## Your task
Please count the lines in the material below that include "AGND". Reply with the number alone.

## Data to use

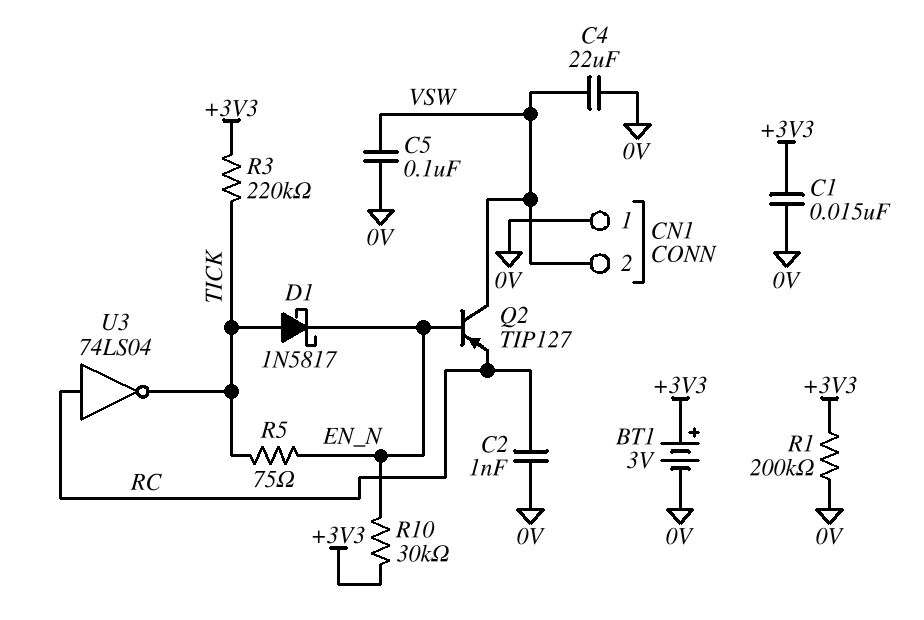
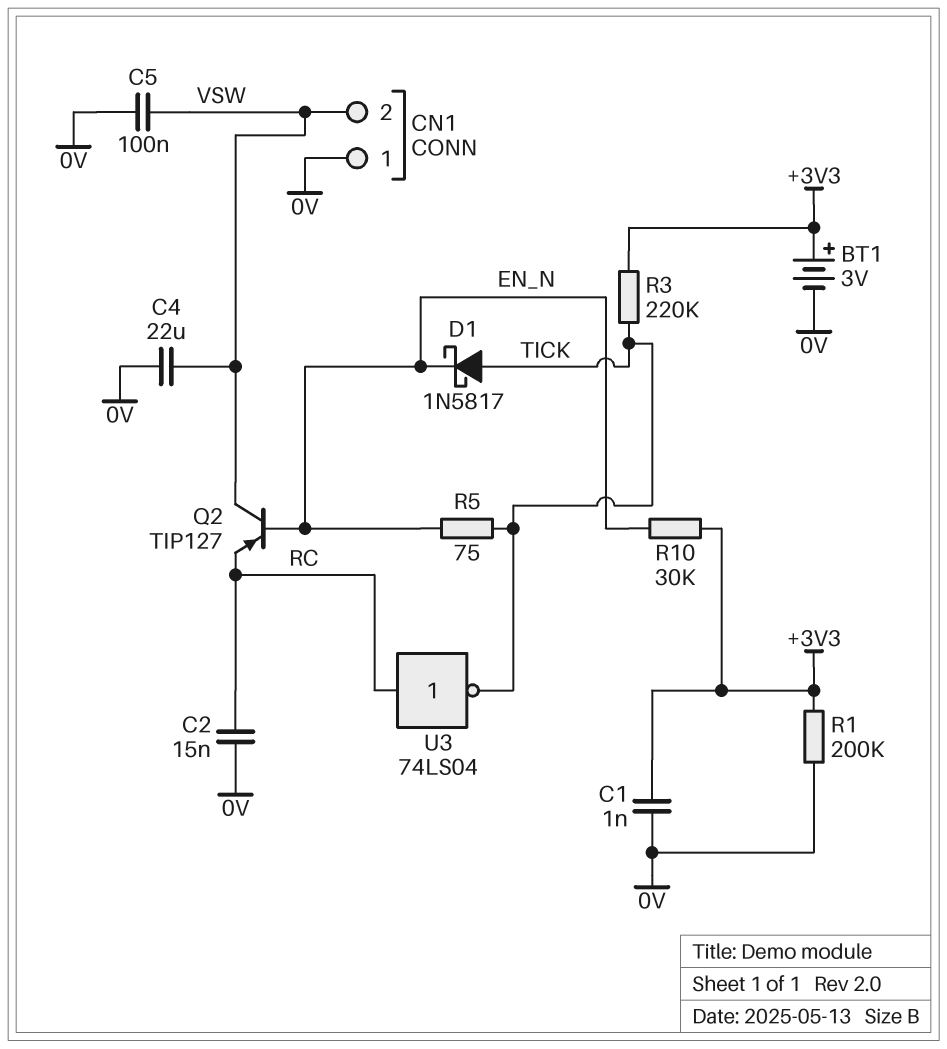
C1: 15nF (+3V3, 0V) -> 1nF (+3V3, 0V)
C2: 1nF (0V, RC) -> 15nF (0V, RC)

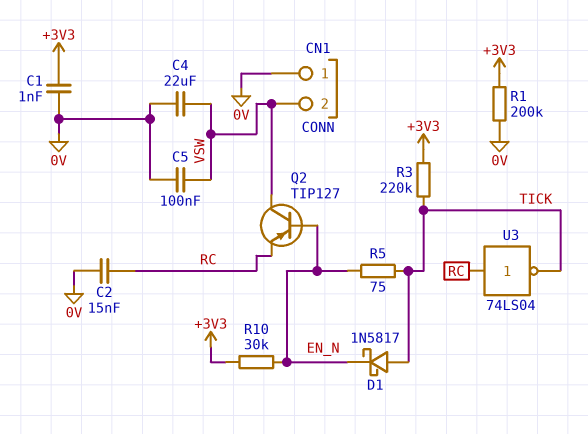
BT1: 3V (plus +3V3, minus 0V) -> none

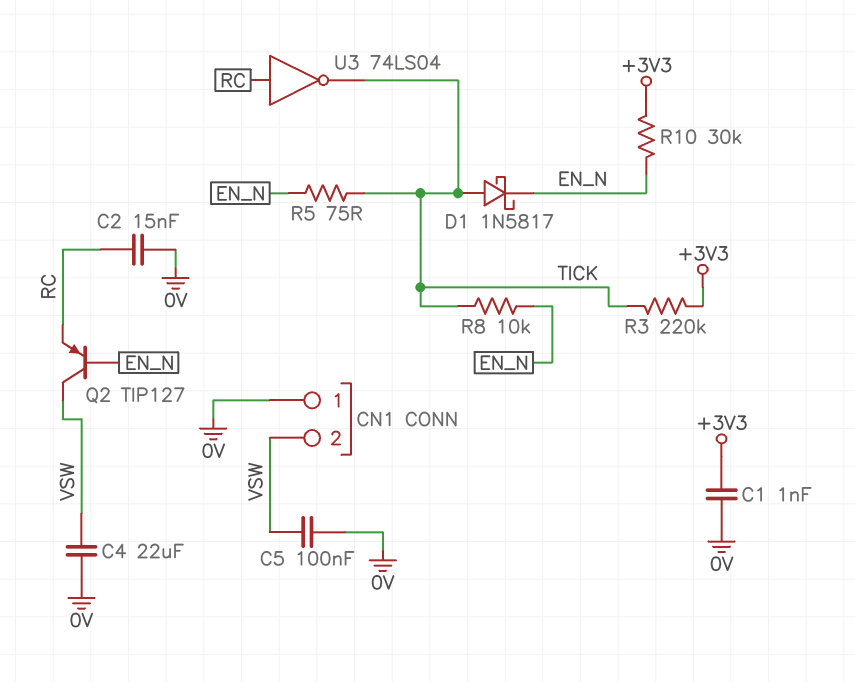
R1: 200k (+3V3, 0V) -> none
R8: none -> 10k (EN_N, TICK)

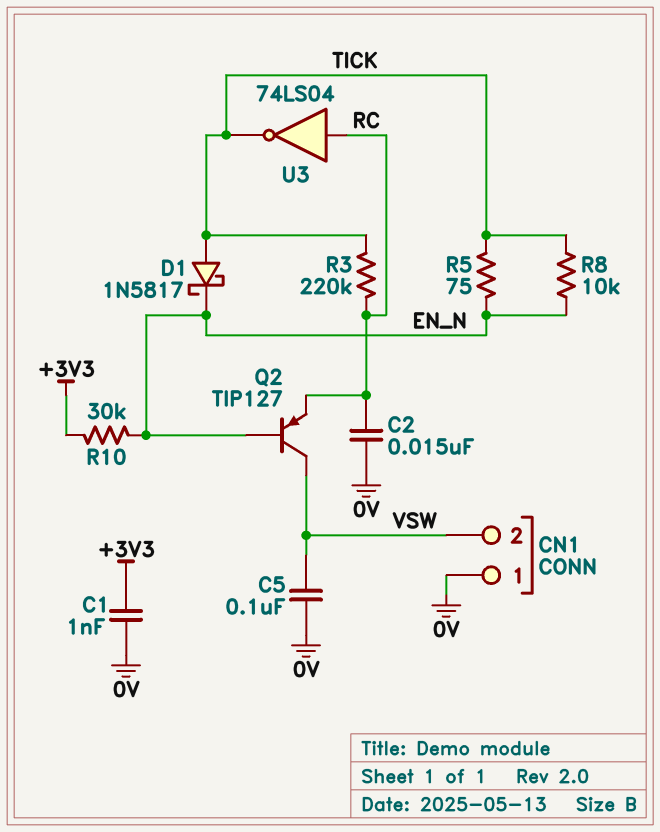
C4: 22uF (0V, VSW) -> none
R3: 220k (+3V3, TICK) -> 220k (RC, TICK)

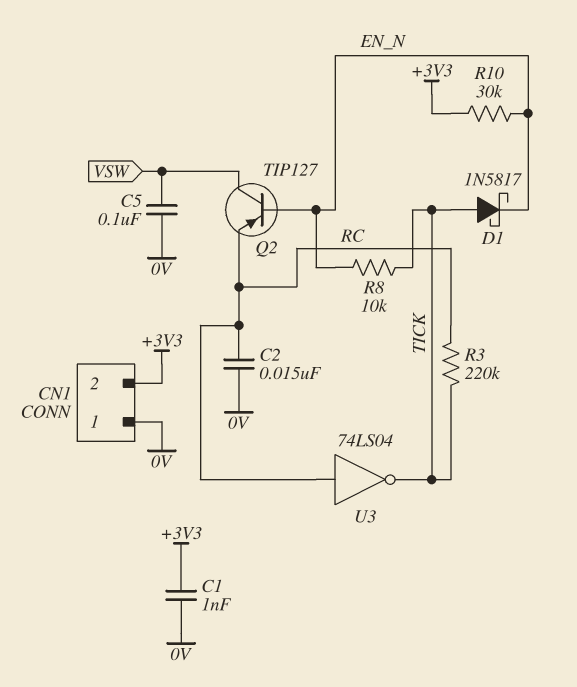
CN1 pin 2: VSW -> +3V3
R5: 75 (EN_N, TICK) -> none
--
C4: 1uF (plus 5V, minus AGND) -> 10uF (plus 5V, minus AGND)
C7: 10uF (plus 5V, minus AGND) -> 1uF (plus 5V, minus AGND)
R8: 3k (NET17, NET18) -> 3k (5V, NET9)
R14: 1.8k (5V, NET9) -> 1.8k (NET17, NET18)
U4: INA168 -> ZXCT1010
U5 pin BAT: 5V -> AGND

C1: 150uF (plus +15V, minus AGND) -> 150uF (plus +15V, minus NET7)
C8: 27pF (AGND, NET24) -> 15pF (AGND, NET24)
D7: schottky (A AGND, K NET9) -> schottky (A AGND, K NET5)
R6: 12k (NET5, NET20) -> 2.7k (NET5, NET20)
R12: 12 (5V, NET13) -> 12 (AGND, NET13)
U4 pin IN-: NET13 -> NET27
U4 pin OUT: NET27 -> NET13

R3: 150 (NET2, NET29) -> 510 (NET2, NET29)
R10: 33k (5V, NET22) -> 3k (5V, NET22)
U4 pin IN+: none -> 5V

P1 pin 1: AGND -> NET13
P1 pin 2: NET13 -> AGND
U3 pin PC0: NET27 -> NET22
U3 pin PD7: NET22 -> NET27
--
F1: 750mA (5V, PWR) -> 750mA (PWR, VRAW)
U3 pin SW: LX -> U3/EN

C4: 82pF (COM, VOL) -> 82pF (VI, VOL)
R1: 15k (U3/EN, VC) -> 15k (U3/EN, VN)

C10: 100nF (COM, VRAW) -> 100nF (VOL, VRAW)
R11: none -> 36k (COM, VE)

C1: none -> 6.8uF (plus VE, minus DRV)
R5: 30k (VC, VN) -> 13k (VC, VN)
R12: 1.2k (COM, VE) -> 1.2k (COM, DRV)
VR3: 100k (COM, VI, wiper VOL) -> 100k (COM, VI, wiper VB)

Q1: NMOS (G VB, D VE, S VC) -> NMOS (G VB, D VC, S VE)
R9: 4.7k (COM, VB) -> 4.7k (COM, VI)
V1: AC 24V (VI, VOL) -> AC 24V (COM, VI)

## Answer section
9